» Task item: Omit every picture, and retype the lines that run from the beginning of the data below through the line containing "grey_cylinder 158 310 => white_egg 530 118", inclusive.

» Information:
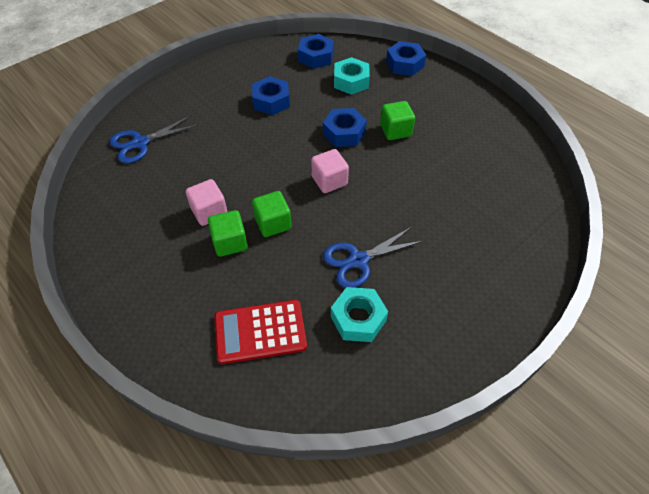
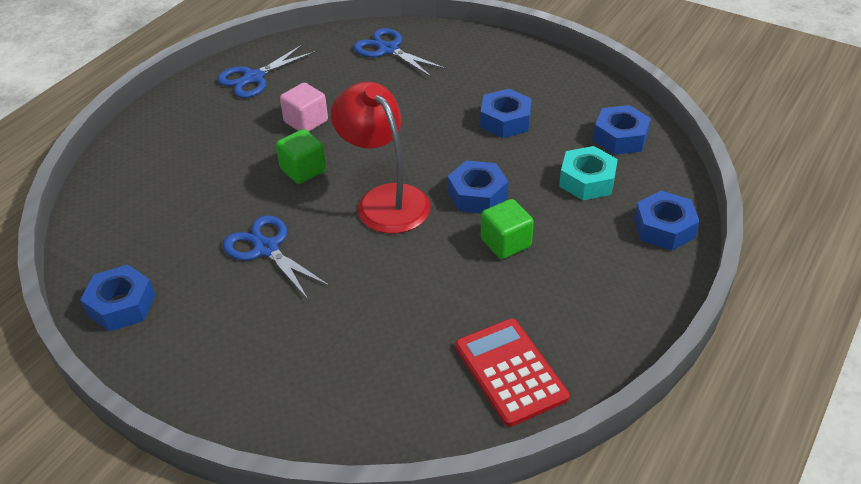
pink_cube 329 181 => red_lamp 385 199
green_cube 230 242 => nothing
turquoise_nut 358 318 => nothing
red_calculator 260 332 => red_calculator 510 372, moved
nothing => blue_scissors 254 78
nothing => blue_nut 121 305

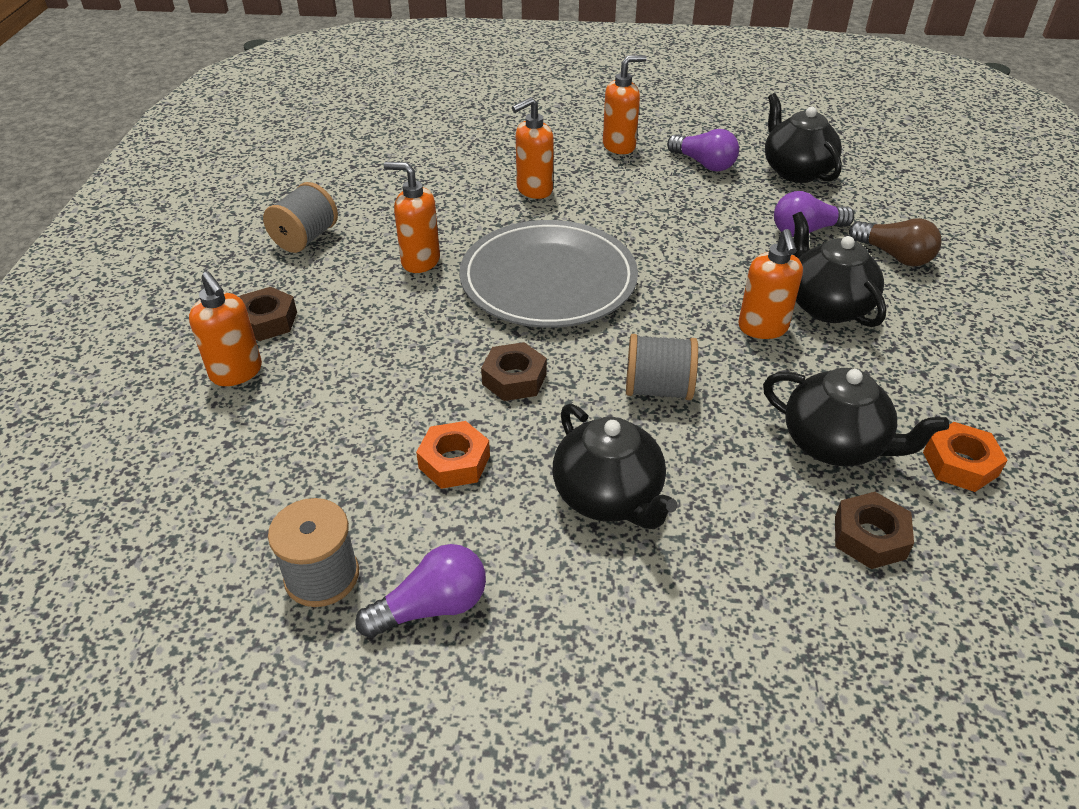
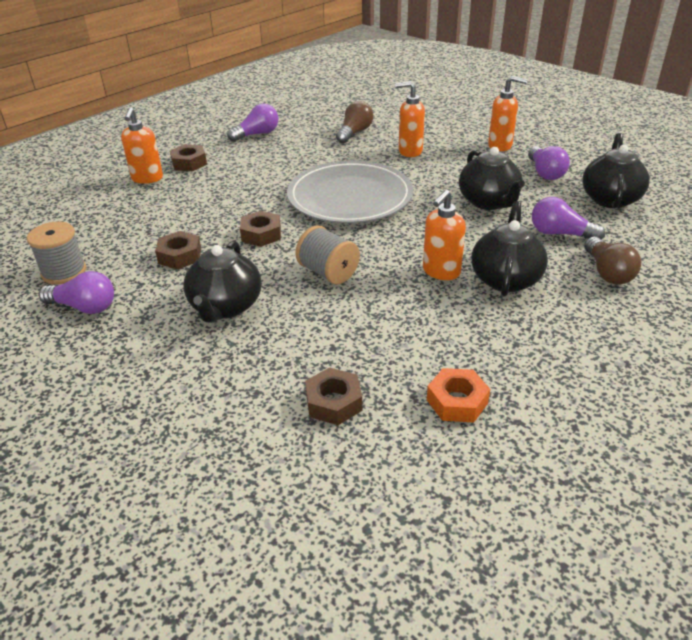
orange_soap_dispenser 420 261 => nothing
grey_spool 305 238 => purple_light_bulb 257 134
black_teapot 834 444 => black_teapot 488 202, moved
orange_nut 454 462 => brown_nut 180 256
nothing => brown_light_bulb 354 133

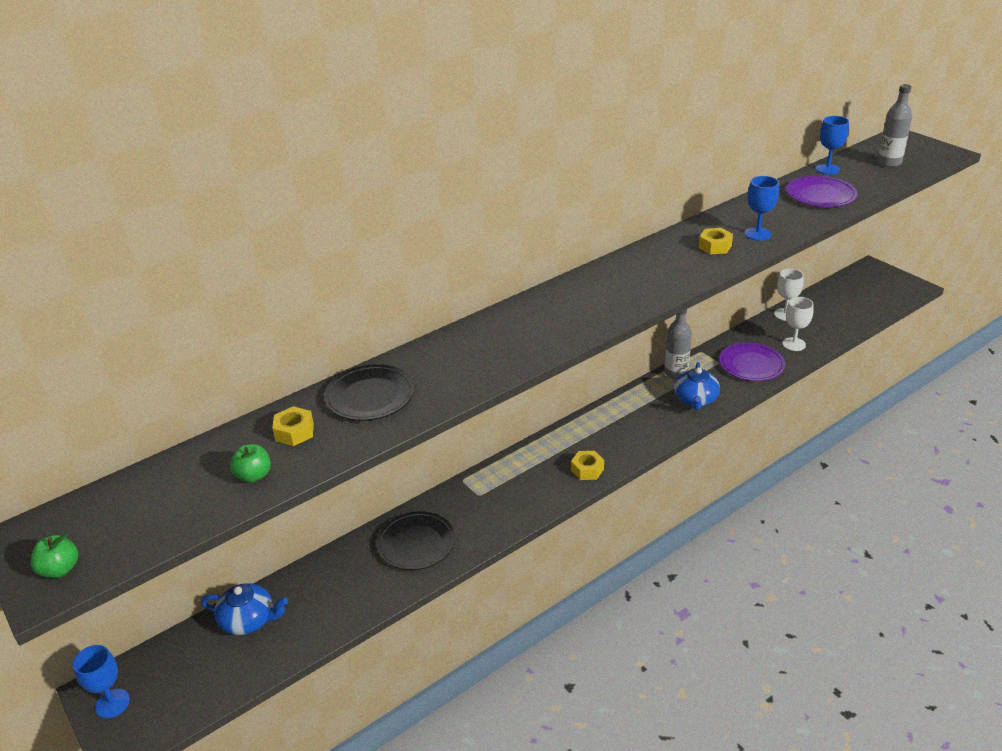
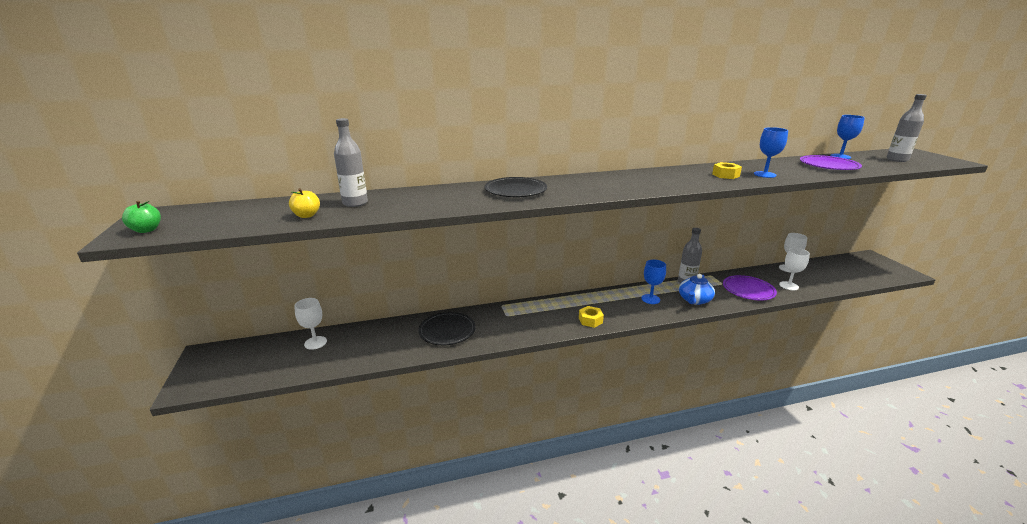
black_plate 370 396 => black_plate 515 190, moved
yellow_nut 294 432 => grey_bottle 355 203
green_apple 254 476 => yellow_apple 307 215
blue_teapot 249 620 => white_goblet 315 343
blue_goblet 112 703 => blue_goblet 650 299, moved

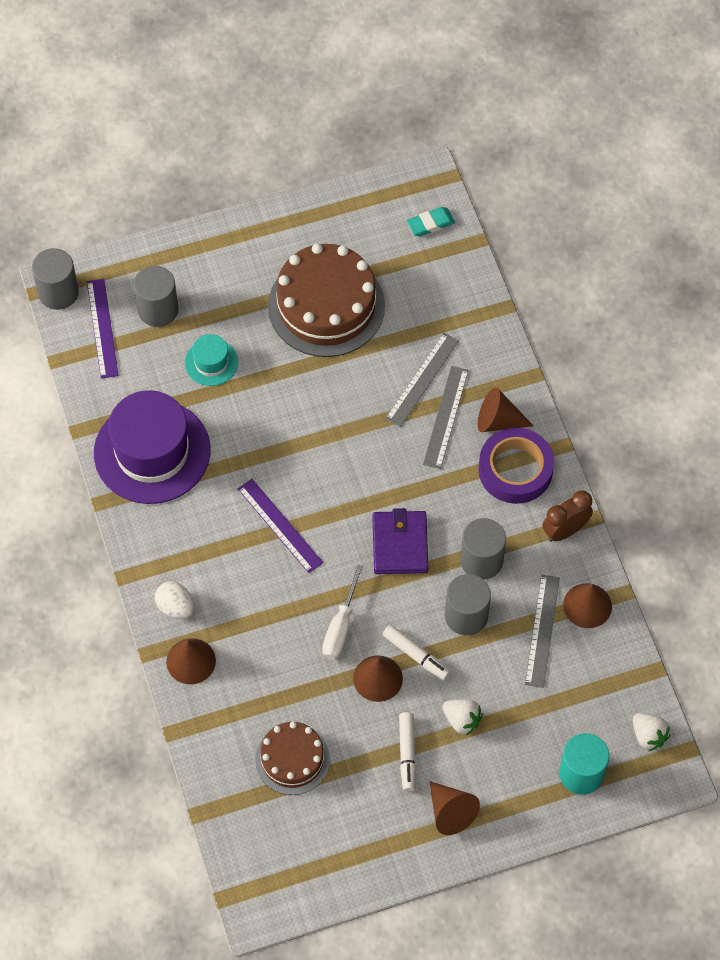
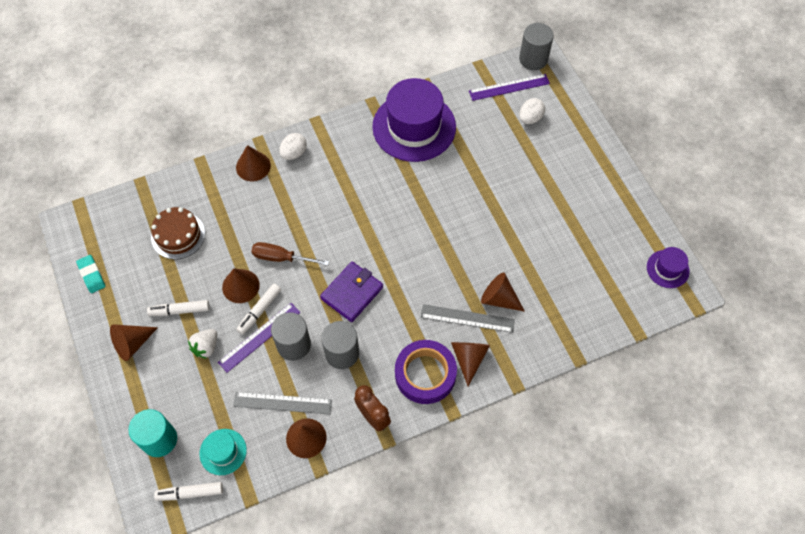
turquoise_eraser 430 224 => turquoise_eraser 91 275, moved
brown_cake 326 305 => nothing
grey_cylinder 158 310 => white_egg 530 118
grey_ruler 422 379 => brown_cone 499 298
turquoise_hat 211 362 => turquoise_hat 223 451, moved
purple_ruler 280 525 => purple_ruler 259 337, moved
purple_wallet 400 544 => purple_wallet 352 293, 45 degrees counterclockwise
white_screwdriver 341 627 => brown_screwdriver 281 258
white_strawberry 648 736 => white_marker 190 493
nothing => purple_hat 667 269

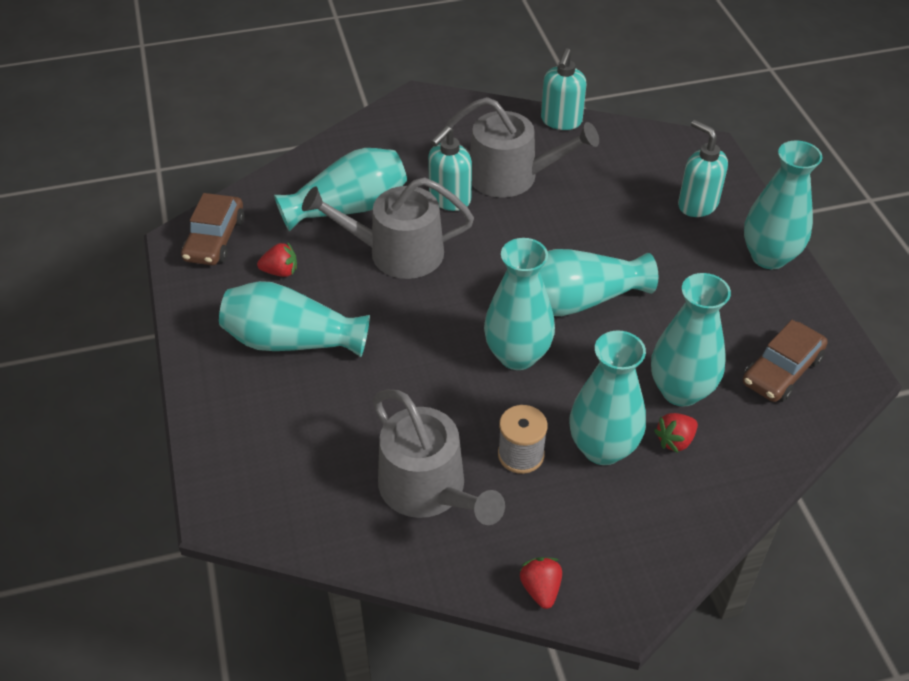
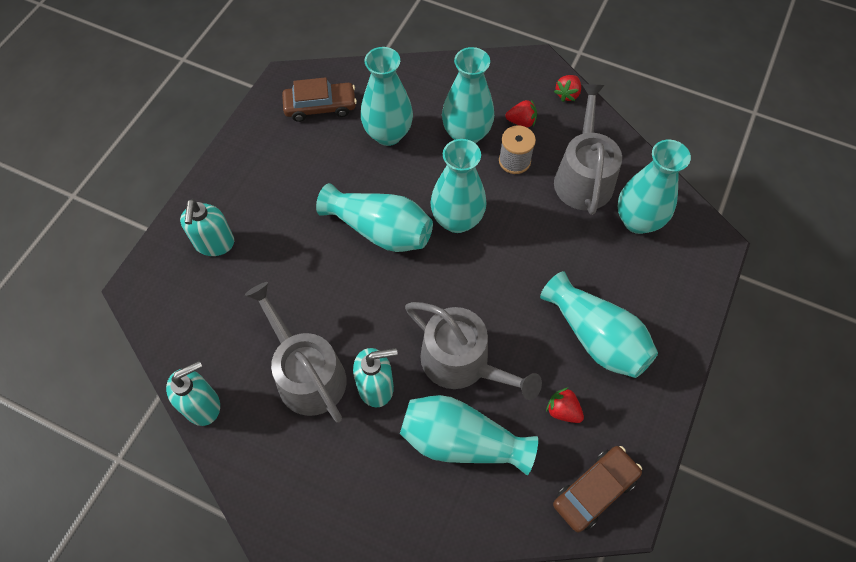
turquoise_vase 769 256 => turquoise_vase 637 220, moved
red_strawberry 675 440 => red_strawberry 521 122, moved

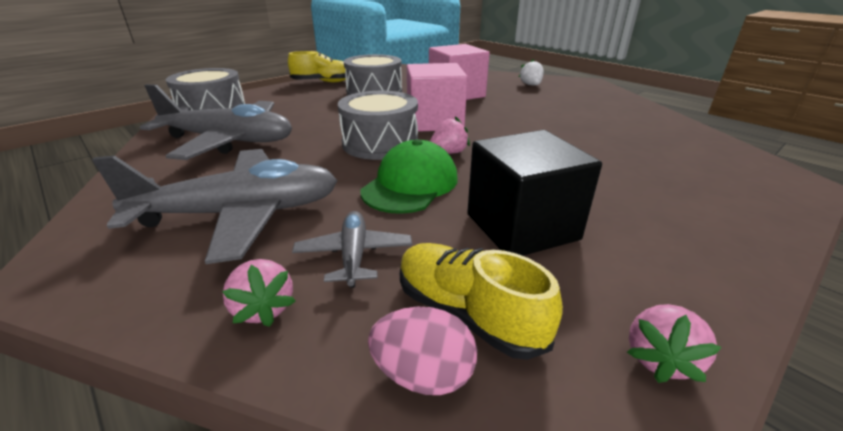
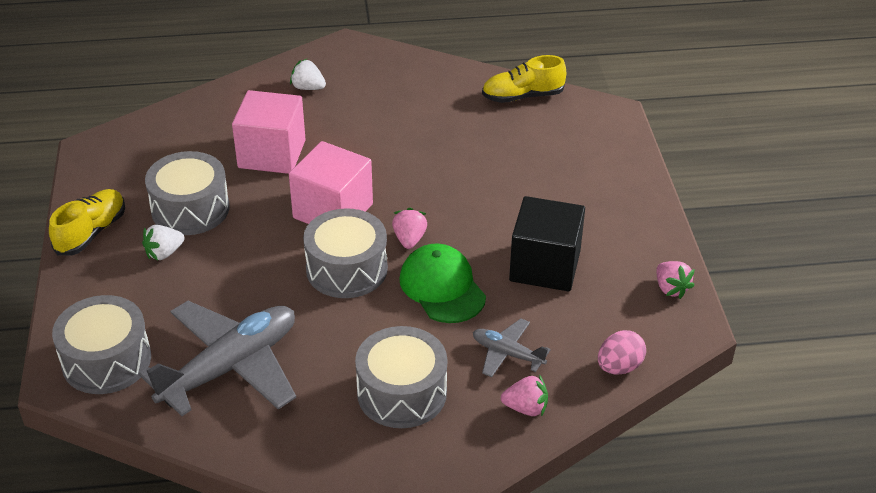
grey_plane 241 214 => grey_drum 402 393
yellow_shoe 467 313 => yellow_shoe 522 96, moved
nothing => white_strawberry 164 253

» Response to the exercise:
pink_cube 329 181 => red_lamp 385 199
green_cube 230 242 => nothing
turquoise_nut 358 318 => nothing
red_calculator 260 332 => red_calculator 510 372, moved
nothing => blue_scissors 254 78
nothing => blue_nut 121 305

orange_soap_dispenser 420 261 => nothing
grey_spool 305 238 => purple_light_bulb 257 134
black_teapot 834 444 => black_teapot 488 202, moved
orange_nut 454 462 => brown_nut 180 256
nothing => brown_light_bulb 354 133

black_plate 370 396 => black_plate 515 190, moved
yellow_nut 294 432 => grey_bottle 355 203
green_apple 254 476 => yellow_apple 307 215
blue_teapot 249 620 => white_goblet 315 343
blue_goblet 112 703 => blue_goblet 650 299, moved

turquoise_eraser 430 224 => turquoise_eraser 91 275, moved
brown_cake 326 305 => nothing
grey_cylinder 158 310 => white_egg 530 118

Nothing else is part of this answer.